§ What you need to do
State the number of lines in the records beneath that hold the word "pink", and add nothing.

§ Source information
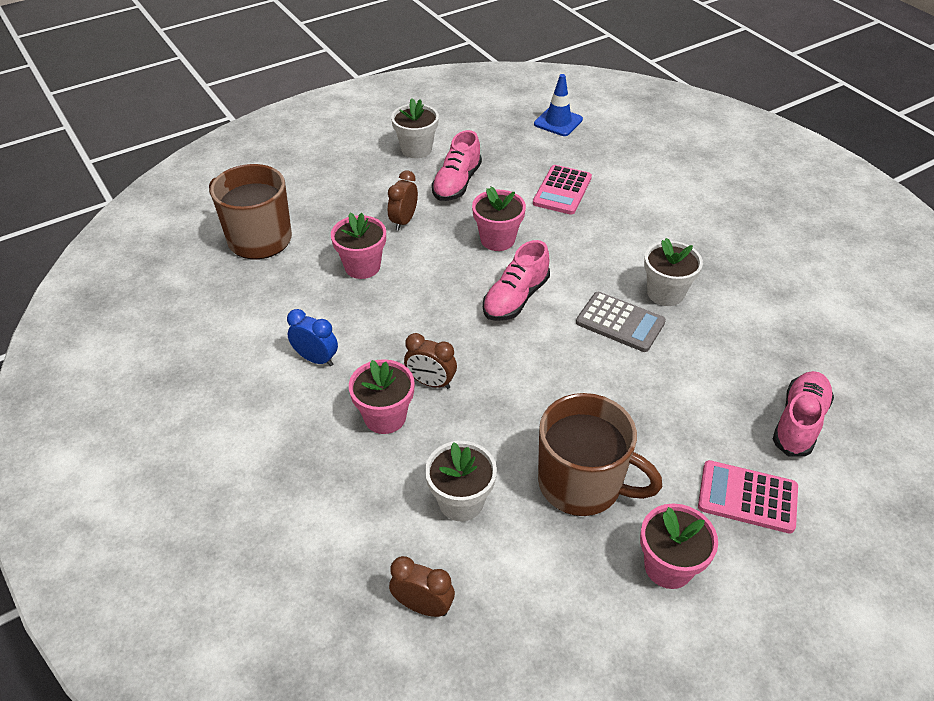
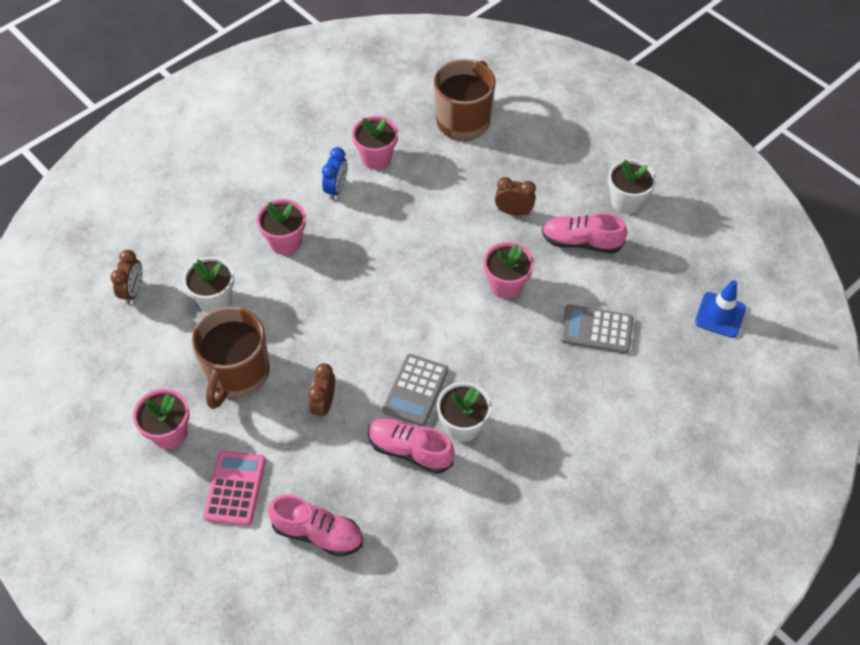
camera: 80 degrees right, 10 degrees up
(362, 266) = (446, 195): pink flower pot -> pink flower pot (376, 158)
(431, 382) = (323, 264): brown clock -> brown clock (324, 404)
(515, 298) = (430, 308): pink shoe -> pink shoe (410, 450)
(562, 190) = (596, 330): pink calculator -> grey calculator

§ Written answer
3